## Information supplied
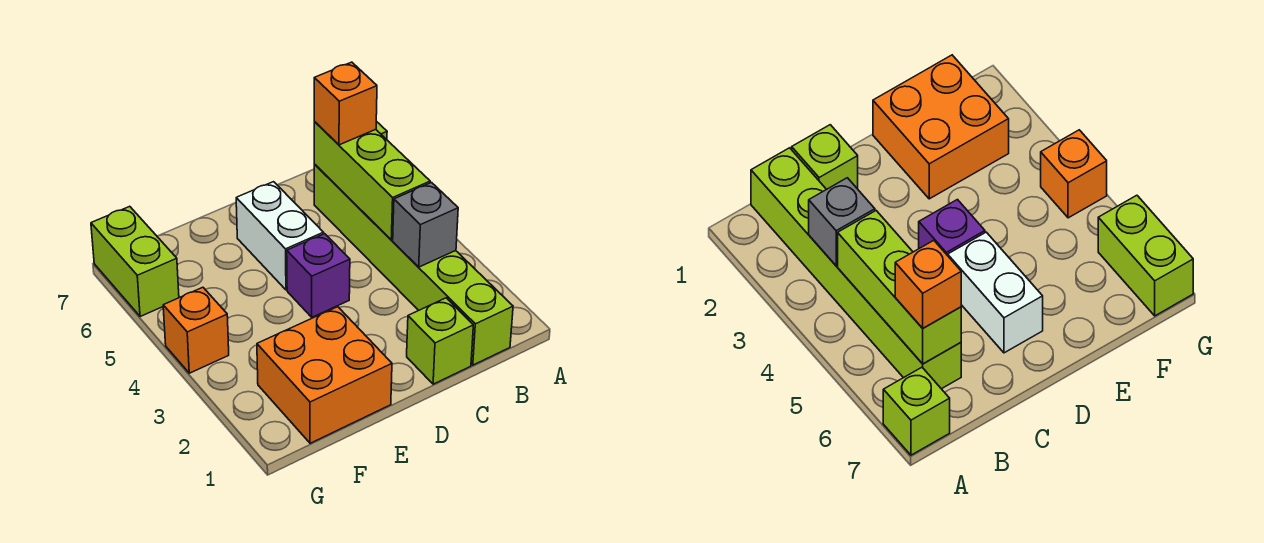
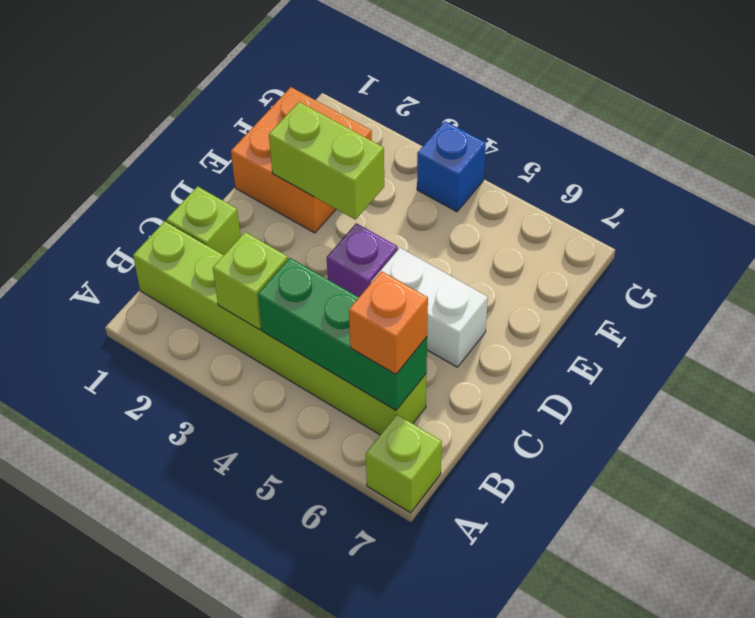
grey 1x1 brick [393,183,458,267] -> lime 1x1 brick [213,232,288,330]
lime 1x3 brick [314,122,430,240] -> green 1x3 brick [258,258,427,410]
orange 1x1 brick [163,287,229,373] -> blue 1x1 brick [417,121,486,212]
lime 1x2 brick [91,206,179,317] -> lime 1x2 brick moved to [269,102,384,220]

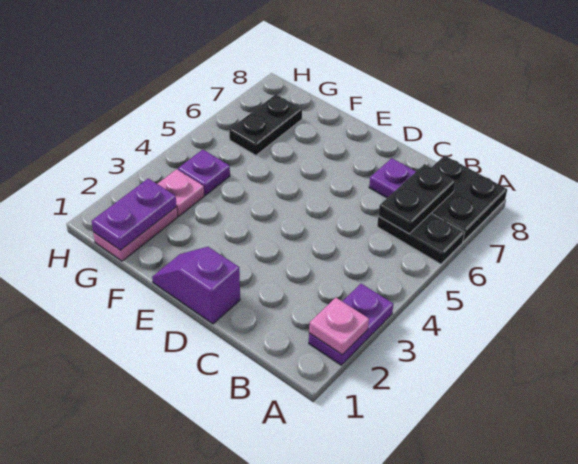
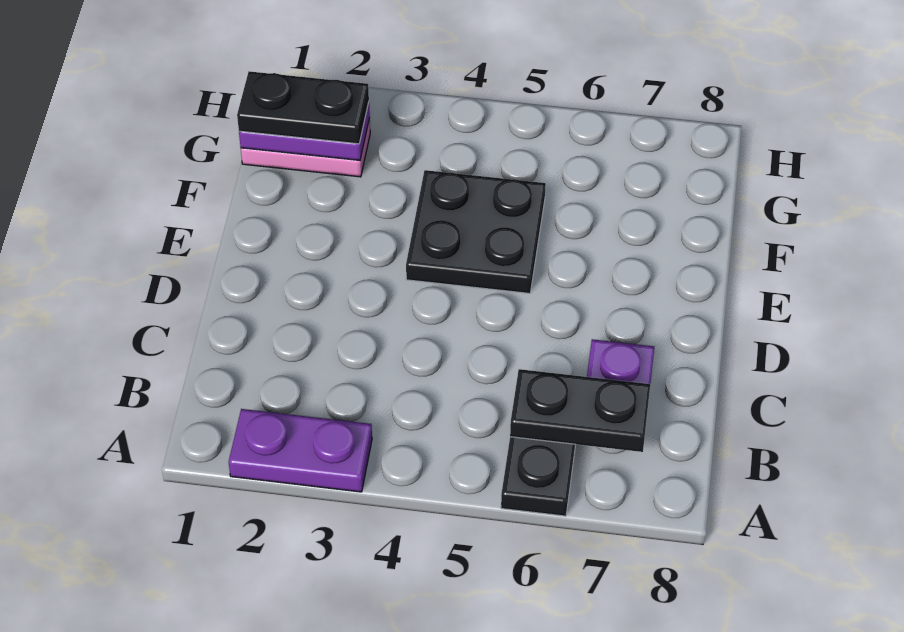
pink 1x1 plate [309,298,369,355] -> none
black 2x2 plate [431,156,507,241] -> black 2x2 plate moved to [406,170,546,293]
purple 1x2 slope [152,247,240,324] -> none
pink 1x1 plate [158,169,204,216] -> none
purple 1x1 plate [178,150,230,195] -> none
black 1x2 plate [229,94,302,155] -> black 1x2 plate moved to [237,71,369,144]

## Aim of the task
Write out the records once more, exactly as they stand, with no images.

## Response to the task
grey 1x1 brick [393,183,458,267] -> lime 1x1 brick [213,232,288,330]
lime 1x3 brick [314,122,430,240] -> green 1x3 brick [258,258,427,410]
orange 1x1 brick [163,287,229,373] -> blue 1x1 brick [417,121,486,212]
lime 1x2 brick [91,206,179,317] -> lime 1x2 brick moved to [269,102,384,220]

pink 1x1 plate [309,298,369,355] -> none
black 2x2 plate [431,156,507,241] -> black 2x2 plate moved to [406,170,546,293]
purple 1x2 slope [152,247,240,324] -> none
pink 1x1 plate [158,169,204,216] -> none
purple 1x1 plate [178,150,230,195] -> none
black 1x2 plate [229,94,302,155] -> black 1x2 plate moved to [237,71,369,144]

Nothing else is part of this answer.